Problem description -> Copy every line of text from the data below without any change, and leave the pictures out of your answer.

Data rows ->

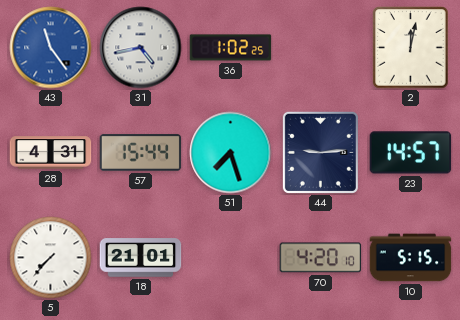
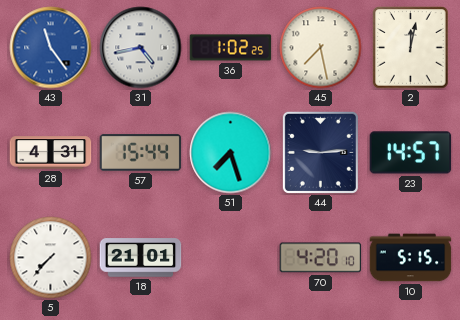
45: none -> 7:28
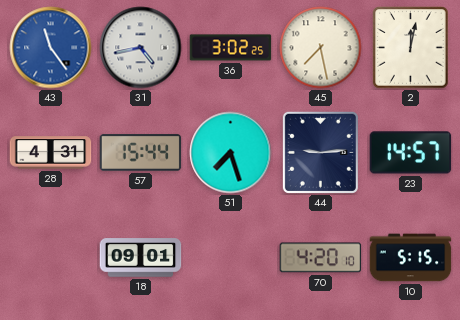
36: 1:02 -> 3:02
5: 7:37 -> none
18: 21:01 -> 09:01
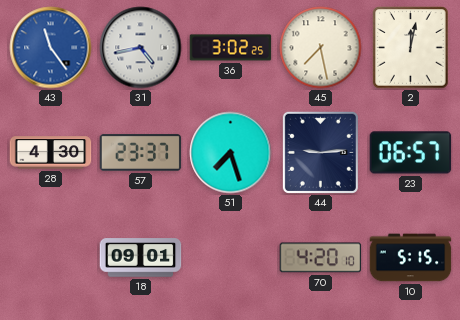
28: 4:31 -> 4:30
57: 15:44 -> 23:37
23: 14:57 -> 06:57
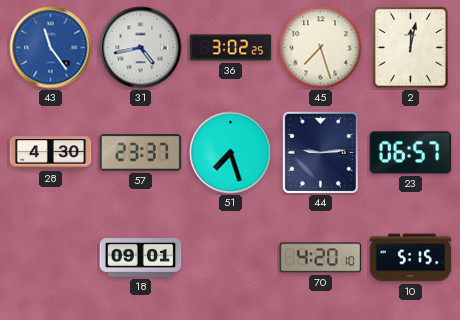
45: 7:28 -> 7:27
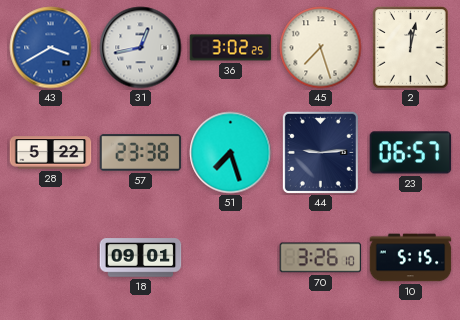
43: 11:24 -> 3:40
31: 4:43 -> 12:43
28: 4:30 -> 5:22
57: 23:37 -> 23:38
70: 4:20 -> 3:26
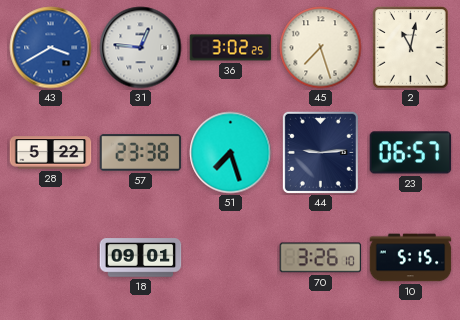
31: 12:43 -> 12:46
2: 12:02 -> 11:02
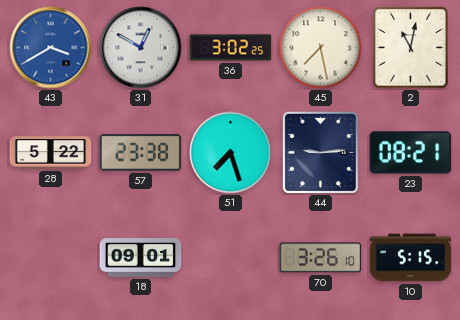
31: 12:46 -> 12:50
45: 7:27 -> 7:28
23: 06:57 -> 08:21
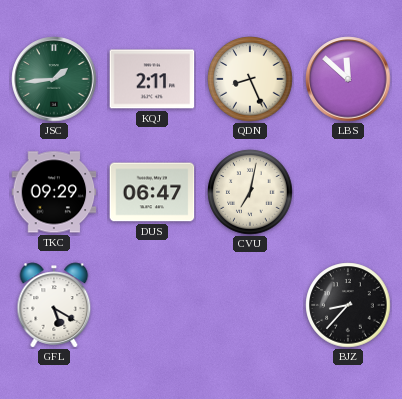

Written response ->
45: none -> 7:28
36: 1:02 -> 3:02
5: 7:37 -> none
18: 21:01 -> 09:01
28: 4:31 -> 4:30
57: 15:44 -> 23:37
23: 14:57 -> 06:57
45: 7:28 -> 7:27
43: 11:24 -> 3:40
31: 4:43 -> 12:43
28: 4:30 -> 5:22
57: 23:37 -> 23:38
70: 4:20 -> 3:26
31: 12:43 -> 12:46
2: 12:02 -> 11:02
31: 12:46 -> 12:50
45: 7:27 -> 7:28
23: 06:57 -> 08:21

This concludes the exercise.